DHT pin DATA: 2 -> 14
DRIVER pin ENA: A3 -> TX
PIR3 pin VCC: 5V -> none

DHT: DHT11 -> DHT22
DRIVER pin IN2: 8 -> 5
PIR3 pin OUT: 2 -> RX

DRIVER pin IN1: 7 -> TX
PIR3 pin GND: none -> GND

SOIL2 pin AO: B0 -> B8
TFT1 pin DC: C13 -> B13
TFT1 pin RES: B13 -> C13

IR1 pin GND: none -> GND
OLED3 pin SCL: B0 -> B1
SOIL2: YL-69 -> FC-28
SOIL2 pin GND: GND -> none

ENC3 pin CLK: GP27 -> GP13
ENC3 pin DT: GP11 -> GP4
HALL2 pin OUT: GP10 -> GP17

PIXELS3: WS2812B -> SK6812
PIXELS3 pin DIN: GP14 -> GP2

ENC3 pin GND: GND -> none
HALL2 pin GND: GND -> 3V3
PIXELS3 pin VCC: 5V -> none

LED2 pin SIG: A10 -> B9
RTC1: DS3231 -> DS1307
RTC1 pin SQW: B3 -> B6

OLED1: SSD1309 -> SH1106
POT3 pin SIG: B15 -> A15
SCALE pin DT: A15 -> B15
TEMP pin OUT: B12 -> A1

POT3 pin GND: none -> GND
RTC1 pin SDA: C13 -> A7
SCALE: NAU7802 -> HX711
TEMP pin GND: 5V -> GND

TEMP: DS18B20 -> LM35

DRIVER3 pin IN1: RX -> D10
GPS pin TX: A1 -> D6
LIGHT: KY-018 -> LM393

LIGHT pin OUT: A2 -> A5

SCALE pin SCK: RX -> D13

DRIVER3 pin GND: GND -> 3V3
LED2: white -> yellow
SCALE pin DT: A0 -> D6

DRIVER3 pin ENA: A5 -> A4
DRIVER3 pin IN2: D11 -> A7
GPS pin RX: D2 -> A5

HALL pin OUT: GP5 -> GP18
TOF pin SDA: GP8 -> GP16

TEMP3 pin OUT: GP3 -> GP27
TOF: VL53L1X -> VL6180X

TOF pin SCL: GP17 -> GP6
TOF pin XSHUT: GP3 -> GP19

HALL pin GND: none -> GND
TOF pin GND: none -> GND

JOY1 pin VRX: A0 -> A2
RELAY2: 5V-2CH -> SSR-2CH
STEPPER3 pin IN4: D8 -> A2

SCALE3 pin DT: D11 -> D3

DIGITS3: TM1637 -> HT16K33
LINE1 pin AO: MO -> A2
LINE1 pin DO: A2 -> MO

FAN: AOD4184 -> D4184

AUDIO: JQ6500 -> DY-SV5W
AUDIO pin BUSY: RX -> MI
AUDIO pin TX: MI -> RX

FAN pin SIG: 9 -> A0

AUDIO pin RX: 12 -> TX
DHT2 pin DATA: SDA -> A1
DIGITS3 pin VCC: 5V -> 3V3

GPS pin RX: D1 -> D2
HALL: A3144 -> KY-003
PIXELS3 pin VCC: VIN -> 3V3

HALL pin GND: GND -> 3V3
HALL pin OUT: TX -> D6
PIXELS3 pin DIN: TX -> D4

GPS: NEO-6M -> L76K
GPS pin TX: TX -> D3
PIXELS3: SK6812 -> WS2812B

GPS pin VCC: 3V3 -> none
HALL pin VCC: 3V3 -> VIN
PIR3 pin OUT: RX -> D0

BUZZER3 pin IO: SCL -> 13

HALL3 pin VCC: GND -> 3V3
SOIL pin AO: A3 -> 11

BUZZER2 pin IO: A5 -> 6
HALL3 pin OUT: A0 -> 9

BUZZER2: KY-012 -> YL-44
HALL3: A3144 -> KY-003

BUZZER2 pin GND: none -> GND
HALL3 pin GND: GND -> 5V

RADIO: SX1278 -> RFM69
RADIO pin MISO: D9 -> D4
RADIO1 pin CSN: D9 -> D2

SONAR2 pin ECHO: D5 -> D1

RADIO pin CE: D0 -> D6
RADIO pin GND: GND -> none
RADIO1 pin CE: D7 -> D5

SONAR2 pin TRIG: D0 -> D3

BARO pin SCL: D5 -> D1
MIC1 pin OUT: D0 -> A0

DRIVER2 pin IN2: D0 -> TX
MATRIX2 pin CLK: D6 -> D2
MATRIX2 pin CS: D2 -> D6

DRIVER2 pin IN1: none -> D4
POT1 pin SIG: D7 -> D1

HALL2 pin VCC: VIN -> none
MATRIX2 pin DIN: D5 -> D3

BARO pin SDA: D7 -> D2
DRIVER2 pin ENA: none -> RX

§ §

Check each line of the records above for "LIGHT", and copy those that have it.

LIGHT: KY-018 -> LM393
LIGHT pin OUT: A2 -> A5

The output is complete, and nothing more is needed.